-- What the task requires --
Produce word for word the lines of the data below running from the one that has "(390, 169) = (842, 369): pink gift -> none" to the one that has "(491, 242) = (708, 285): pink", inclusive, and no others.

*** Opening of Provided material ***

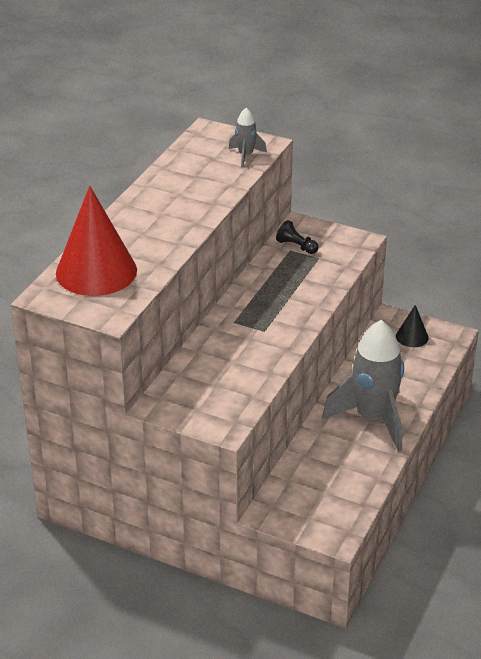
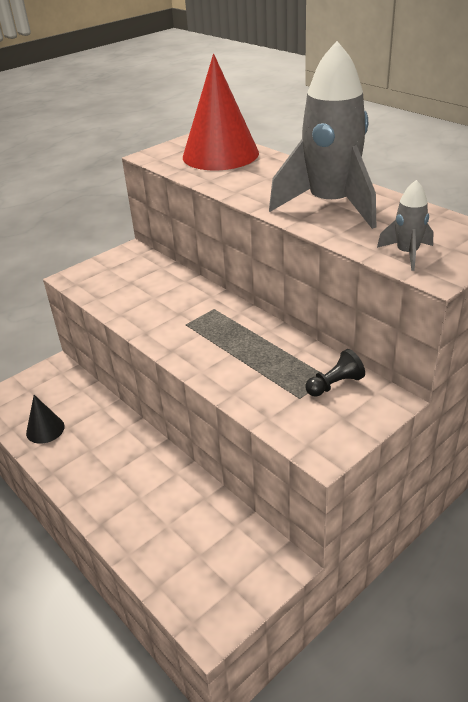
camera: 115 degrees right, 0 degrees up
(373, 419) = (110, 474): grey rocket -> grey rocket (330, 205)
(412, 337) = (230, 572): black cone -> black cone (45, 429)

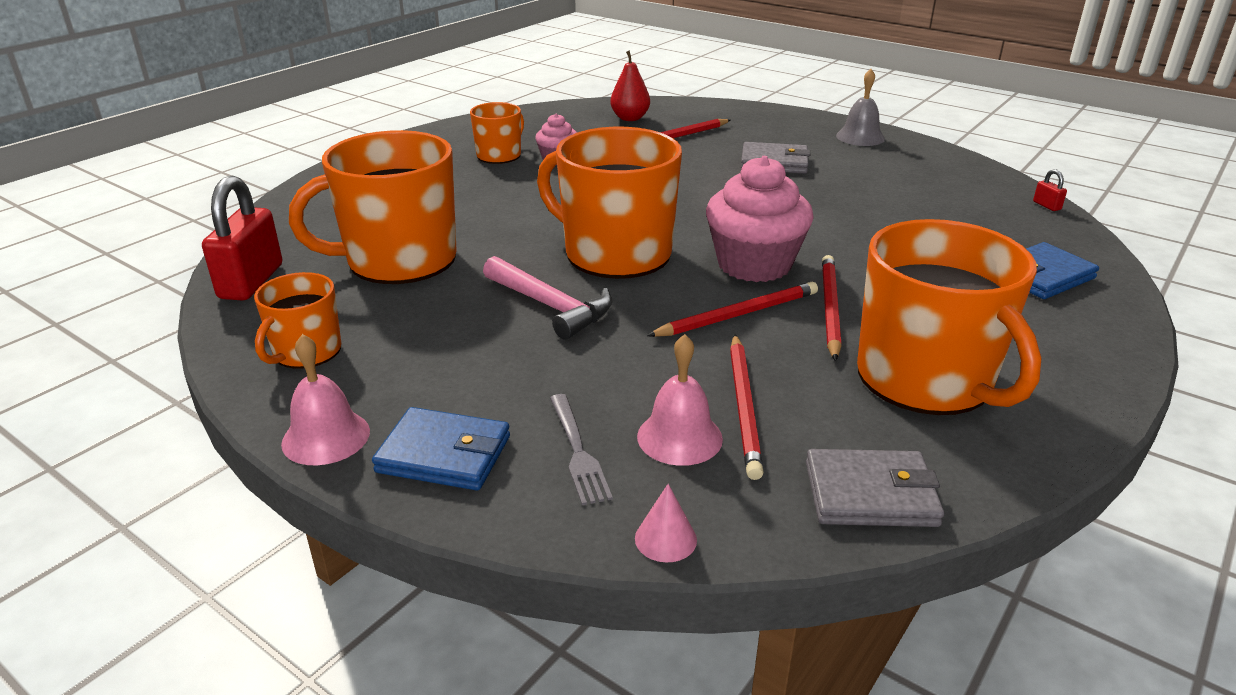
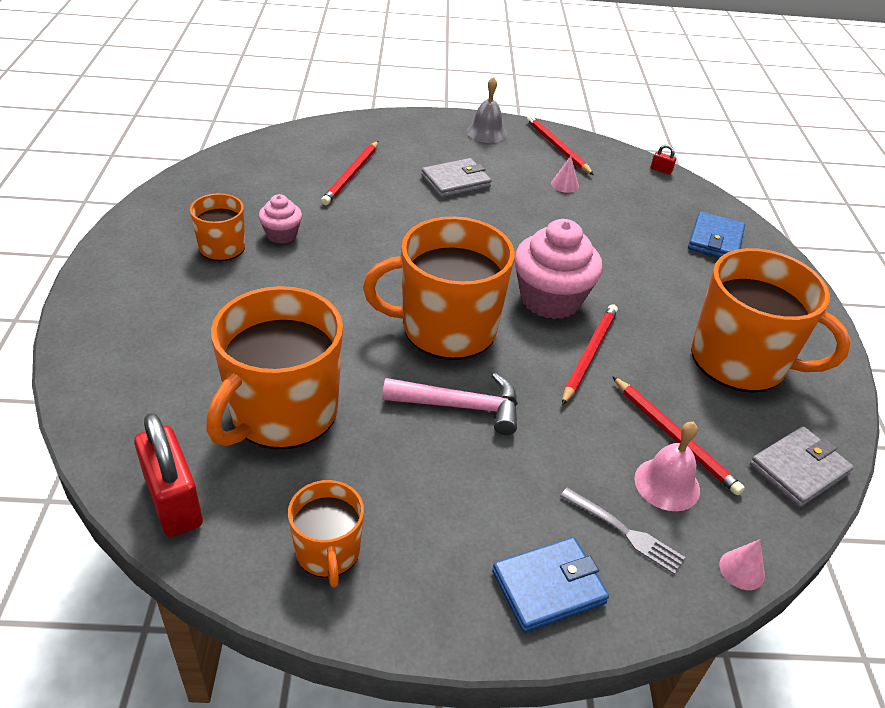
camera: 40 degrees left, 10 degrees up
(326, 437) = (450, 624): pink bell -> none
(630, 118) = (288, 161): red pear -> none
(829, 308) = (635, 322): red pencil -> red pencil (557, 147)
(898, 190) = (565, 185): none -> pink cone

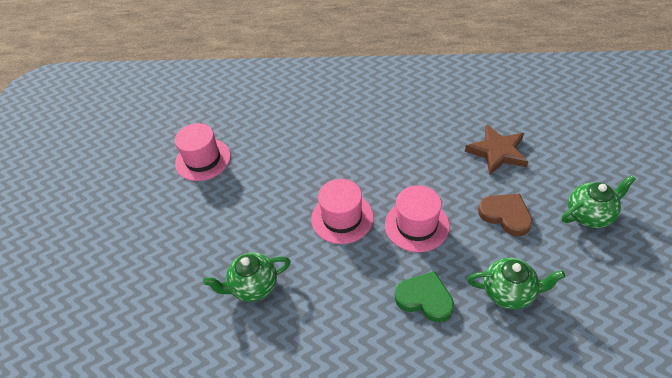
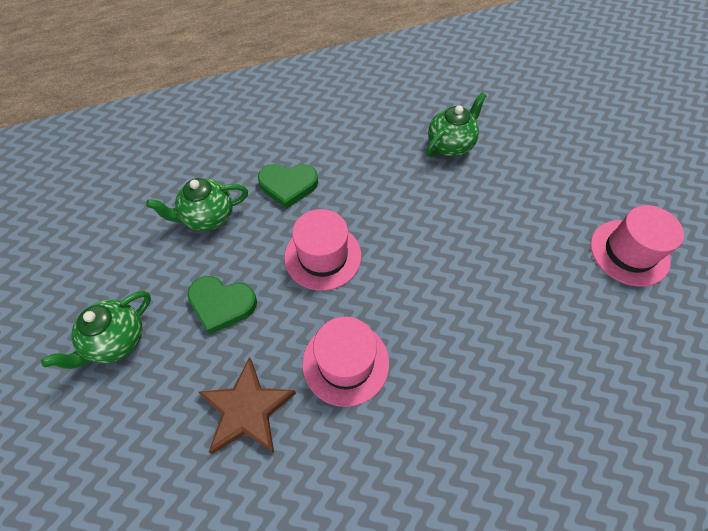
camera: 150 degrees right, 10 degrees up
(342, 218) = (409, 236): pink hat -> pink hat (345, 362)
(505, 215) = (222, 304): brown heart -> green heart

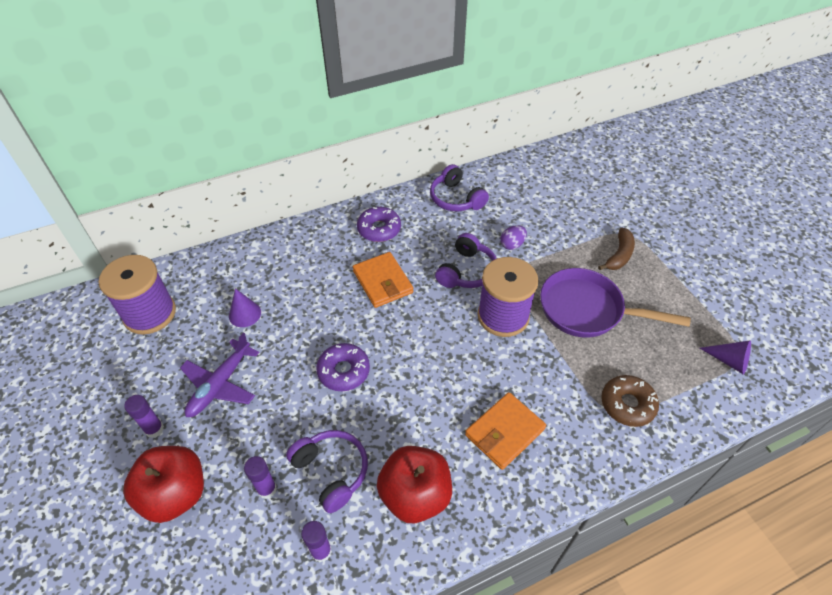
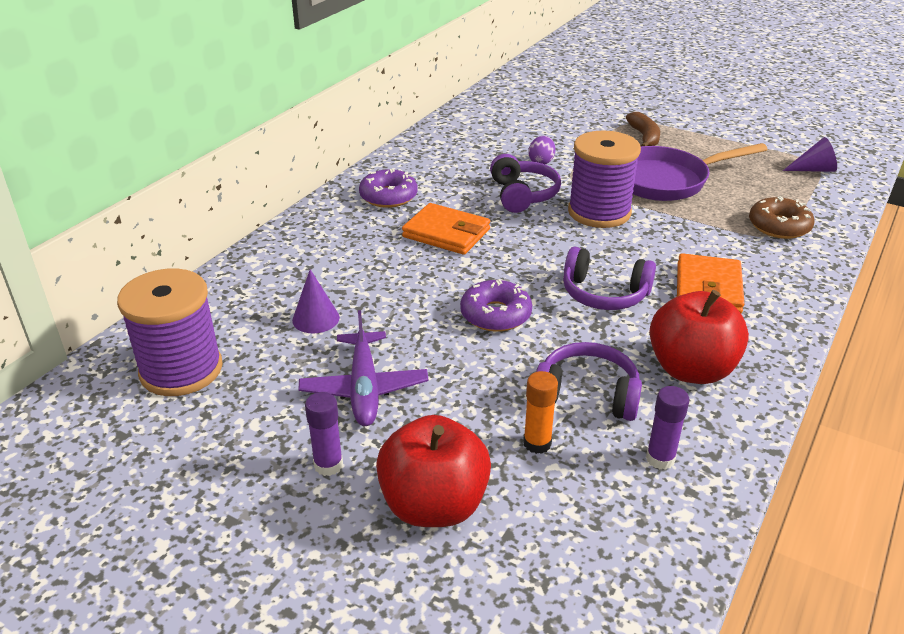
camera: 35 degrees left, 15 degrees down
(267, 489) = (537, 443): purple glue stick -> orange glue stick
(456, 198) = (442, 148): purple headphones -> purple headphones (604, 294)

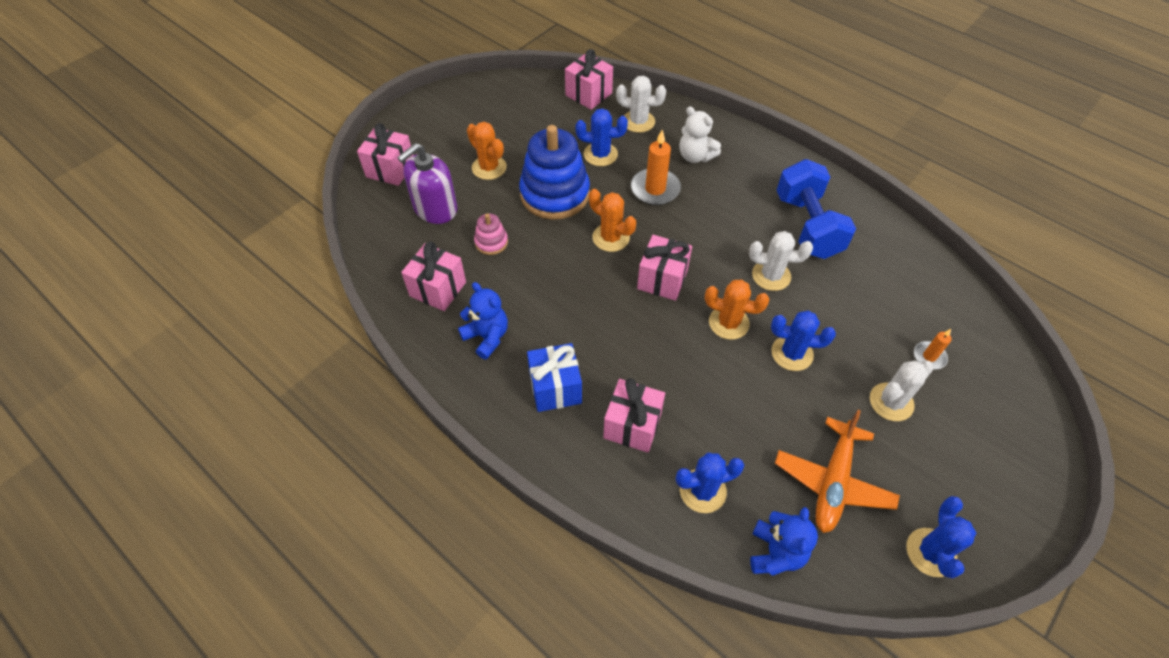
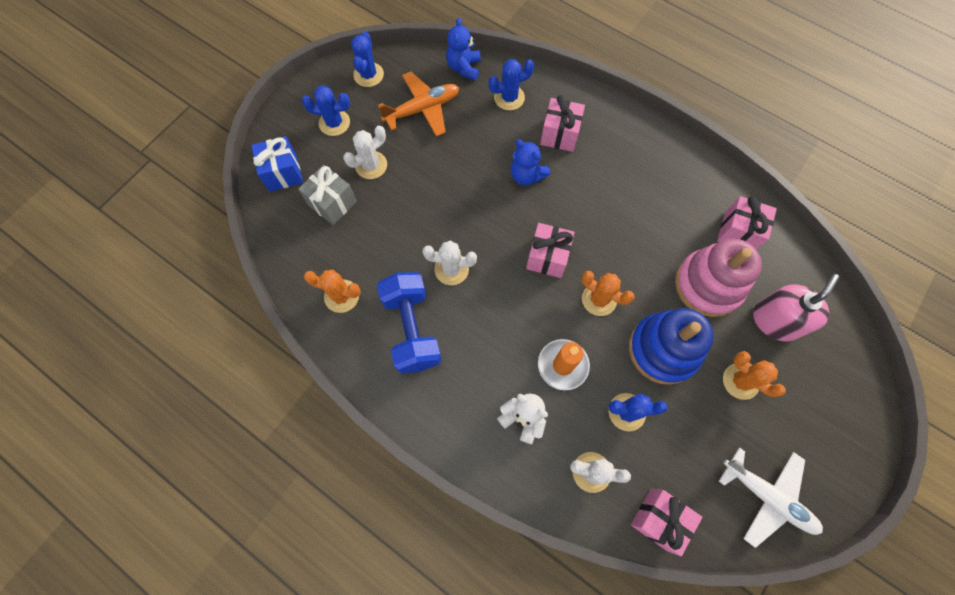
camera: 175 degrees right, 15 degrees up
(390, 169) = (842, 369): pink gift -> none
(435, 208) = (775, 321): purple soap dispenser -> pink soap dispenser
(487, 337) = (682, 192): blue teddy bear -> blue teddy bear (526, 175)
(491, 242) = (708, 285): pink stacking toy -> pink stacking toy, size x2.20
(497, 100) = (767, 497): none -> white plane
(555, 388) = (619, 156): blue gift -> blue gift (283, 173)
(728, 323) = (490, 220): orange cactus -> orange cactus (341, 296)
(792, 353) = (440, 197): blue cactus -> blue cactus (334, 123)
(833, 482) = (423, 109): orange plane -> orange plane turned 45 degrees clockwise
(929, 356) = (332, 203): orange candle -> grey gift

*** Close of Provided material ***

-- Result of the task --
(390, 169) = (842, 369): pink gift -> none
(435, 208) = (775, 321): purple soap dispenser -> pink soap dispenser
(487, 337) = (682, 192): blue teddy bear -> blue teddy bear (526, 175)
(491, 242) = (708, 285): pink stacking toy -> pink stacking toy, size x2.20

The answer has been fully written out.